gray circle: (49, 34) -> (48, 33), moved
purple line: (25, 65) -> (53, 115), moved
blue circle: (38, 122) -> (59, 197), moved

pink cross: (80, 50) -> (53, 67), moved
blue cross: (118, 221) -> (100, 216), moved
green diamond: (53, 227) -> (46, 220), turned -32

...

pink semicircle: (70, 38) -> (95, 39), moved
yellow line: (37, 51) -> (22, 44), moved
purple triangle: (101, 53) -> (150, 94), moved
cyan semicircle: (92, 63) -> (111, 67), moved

* _WHAT YOU HAVE TO DO_: For the string "cross", work out how many lines of the entries contain it and reply with that number alone.

* _RESULT OF THIS TASK_: 2